PROBLEM STATEMENT: Show each line of the entries below in which the word "pink" appears.

EXTRACTED RECORDS:
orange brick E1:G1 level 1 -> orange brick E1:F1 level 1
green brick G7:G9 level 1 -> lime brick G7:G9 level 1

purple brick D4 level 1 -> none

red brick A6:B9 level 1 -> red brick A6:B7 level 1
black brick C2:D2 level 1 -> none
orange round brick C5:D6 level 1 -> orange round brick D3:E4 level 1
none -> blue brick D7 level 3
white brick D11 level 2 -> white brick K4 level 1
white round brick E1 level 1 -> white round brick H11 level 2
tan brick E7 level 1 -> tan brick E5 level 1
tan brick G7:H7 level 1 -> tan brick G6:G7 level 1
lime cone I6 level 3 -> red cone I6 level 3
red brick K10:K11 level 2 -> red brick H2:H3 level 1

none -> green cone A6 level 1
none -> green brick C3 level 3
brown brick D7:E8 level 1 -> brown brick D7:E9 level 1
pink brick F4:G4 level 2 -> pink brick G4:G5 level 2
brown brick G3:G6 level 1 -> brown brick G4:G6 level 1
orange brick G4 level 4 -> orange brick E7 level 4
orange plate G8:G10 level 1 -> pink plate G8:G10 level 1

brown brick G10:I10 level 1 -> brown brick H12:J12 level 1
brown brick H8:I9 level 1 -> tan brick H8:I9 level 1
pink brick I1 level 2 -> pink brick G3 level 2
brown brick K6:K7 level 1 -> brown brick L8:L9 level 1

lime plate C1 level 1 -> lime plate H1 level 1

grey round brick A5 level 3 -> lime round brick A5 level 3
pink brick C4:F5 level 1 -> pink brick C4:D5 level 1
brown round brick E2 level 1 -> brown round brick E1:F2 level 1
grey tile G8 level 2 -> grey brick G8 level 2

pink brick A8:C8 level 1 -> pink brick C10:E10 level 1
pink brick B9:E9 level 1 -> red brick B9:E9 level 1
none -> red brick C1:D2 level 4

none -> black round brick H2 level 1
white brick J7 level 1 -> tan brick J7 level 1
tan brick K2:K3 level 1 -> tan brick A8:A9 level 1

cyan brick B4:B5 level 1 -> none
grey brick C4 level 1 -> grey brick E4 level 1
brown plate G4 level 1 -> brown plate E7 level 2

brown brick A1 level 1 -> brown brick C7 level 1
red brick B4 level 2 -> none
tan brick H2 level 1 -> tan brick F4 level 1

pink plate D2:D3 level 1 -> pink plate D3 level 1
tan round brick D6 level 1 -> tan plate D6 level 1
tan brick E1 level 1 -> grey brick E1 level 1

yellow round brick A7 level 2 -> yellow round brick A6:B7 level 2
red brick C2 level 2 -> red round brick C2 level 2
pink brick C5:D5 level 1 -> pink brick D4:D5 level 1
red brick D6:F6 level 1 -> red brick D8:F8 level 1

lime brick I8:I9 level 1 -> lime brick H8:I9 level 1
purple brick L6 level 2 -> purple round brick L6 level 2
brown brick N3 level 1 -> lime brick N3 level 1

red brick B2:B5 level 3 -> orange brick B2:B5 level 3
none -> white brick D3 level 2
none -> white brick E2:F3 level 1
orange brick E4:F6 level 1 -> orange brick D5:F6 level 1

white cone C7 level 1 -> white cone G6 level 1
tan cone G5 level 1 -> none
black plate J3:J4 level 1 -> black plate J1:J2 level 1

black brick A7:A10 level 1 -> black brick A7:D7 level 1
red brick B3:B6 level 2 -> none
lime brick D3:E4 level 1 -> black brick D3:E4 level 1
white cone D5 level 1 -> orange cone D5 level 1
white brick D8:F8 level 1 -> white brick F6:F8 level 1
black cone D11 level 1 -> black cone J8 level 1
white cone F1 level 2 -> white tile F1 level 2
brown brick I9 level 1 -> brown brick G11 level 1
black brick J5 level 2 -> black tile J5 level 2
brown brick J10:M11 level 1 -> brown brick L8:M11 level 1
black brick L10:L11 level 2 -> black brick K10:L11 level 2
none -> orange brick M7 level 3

PROBLEM SOLUTION:
pink brick F4:G4 level 2 -> pink brick G4:G5 level 2
orange plate G8:G10 level 1 -> pink plate G8:G10 level 1
pink brick I1 level 2 -> pink brick G3 level 2
pink brick C4:F5 level 1 -> pink brick C4:D5 level 1
pink brick A8:C8 level 1 -> pink brick C10:E10 level 1
pink brick B9:E9 level 1 -> red brick B9:E9 level 1
pink plate D2:D3 level 1 -> pink plate D3 level 1
pink brick C5:D5 level 1 -> pink brick D4:D5 level 1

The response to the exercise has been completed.